Before-and-after object listings:
++++++
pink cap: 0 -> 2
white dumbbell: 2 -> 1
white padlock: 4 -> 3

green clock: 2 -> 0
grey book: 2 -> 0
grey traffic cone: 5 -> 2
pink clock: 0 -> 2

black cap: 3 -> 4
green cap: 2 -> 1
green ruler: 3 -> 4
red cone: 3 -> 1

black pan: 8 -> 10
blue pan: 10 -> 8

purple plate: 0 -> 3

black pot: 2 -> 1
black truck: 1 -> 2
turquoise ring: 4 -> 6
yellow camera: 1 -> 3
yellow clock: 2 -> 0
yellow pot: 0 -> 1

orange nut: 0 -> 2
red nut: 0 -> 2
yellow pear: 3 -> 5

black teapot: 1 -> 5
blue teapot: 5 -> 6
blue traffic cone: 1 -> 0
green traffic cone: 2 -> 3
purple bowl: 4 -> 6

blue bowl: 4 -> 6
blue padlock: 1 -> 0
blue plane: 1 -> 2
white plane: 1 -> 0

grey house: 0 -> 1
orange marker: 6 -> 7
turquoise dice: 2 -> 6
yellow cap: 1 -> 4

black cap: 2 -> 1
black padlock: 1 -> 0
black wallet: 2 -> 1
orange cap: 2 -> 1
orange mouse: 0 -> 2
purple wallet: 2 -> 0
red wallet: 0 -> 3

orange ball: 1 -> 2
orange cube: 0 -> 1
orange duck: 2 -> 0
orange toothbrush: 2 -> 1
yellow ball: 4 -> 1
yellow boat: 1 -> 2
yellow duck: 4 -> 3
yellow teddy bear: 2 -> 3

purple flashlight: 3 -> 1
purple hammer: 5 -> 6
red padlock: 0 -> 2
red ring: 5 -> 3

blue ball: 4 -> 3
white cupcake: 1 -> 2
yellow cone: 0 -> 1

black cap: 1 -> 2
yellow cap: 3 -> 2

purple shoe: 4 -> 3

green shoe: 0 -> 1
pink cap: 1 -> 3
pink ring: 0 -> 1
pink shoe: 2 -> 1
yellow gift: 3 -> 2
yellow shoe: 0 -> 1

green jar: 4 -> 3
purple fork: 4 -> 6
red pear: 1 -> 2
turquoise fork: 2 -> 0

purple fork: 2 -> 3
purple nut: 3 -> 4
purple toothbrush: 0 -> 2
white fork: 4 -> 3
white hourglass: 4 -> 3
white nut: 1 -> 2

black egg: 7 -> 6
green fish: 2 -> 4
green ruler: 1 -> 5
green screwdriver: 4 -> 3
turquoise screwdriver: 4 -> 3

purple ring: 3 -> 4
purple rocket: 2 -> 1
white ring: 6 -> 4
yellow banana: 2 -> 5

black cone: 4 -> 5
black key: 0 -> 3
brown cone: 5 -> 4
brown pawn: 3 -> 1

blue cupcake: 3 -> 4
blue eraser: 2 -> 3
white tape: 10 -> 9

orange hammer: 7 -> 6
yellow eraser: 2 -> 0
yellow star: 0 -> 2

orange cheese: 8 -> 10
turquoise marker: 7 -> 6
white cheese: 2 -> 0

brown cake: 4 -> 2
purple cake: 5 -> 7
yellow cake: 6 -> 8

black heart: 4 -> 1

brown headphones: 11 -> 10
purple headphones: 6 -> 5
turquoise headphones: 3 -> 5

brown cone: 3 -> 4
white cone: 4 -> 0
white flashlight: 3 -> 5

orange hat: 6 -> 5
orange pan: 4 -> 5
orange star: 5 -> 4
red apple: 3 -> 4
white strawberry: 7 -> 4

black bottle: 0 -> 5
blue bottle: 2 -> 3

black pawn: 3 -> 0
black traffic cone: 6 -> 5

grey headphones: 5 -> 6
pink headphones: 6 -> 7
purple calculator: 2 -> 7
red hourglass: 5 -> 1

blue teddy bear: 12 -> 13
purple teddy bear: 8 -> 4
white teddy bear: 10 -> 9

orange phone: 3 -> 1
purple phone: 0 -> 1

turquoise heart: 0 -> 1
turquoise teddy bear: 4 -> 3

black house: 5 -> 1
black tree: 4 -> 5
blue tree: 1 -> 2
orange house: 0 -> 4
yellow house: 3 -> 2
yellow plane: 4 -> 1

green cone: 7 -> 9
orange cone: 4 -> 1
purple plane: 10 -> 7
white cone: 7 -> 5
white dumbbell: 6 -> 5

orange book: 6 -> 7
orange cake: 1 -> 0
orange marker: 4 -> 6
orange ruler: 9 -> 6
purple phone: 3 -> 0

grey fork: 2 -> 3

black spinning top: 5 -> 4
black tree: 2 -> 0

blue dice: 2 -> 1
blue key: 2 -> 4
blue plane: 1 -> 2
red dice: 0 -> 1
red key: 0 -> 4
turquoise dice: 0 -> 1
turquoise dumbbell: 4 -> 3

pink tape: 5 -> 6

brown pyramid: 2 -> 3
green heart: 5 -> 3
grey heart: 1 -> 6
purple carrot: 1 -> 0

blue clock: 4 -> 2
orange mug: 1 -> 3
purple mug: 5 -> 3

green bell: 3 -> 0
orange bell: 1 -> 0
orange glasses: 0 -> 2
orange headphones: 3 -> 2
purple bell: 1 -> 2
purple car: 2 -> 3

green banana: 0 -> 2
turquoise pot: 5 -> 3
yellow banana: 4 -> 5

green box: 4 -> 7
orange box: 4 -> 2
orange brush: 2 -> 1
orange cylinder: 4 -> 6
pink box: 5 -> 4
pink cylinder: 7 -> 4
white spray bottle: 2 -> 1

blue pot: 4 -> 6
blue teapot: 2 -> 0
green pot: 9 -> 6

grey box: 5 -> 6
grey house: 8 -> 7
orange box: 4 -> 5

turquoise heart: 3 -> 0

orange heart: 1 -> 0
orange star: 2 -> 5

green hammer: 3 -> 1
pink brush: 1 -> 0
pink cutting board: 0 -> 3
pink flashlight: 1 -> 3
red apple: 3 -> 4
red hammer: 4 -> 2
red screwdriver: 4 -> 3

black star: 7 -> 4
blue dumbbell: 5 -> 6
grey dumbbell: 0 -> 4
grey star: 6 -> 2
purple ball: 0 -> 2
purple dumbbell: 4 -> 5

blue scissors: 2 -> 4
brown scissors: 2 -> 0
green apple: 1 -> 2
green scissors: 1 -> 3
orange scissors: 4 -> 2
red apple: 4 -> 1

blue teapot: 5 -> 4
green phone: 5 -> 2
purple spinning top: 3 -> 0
++++++
**EXERCISE BRIEF**
Exactly one number is the answer: how many lines of the entries contain the string "hourglass".

**YOUR RESPONSE**
2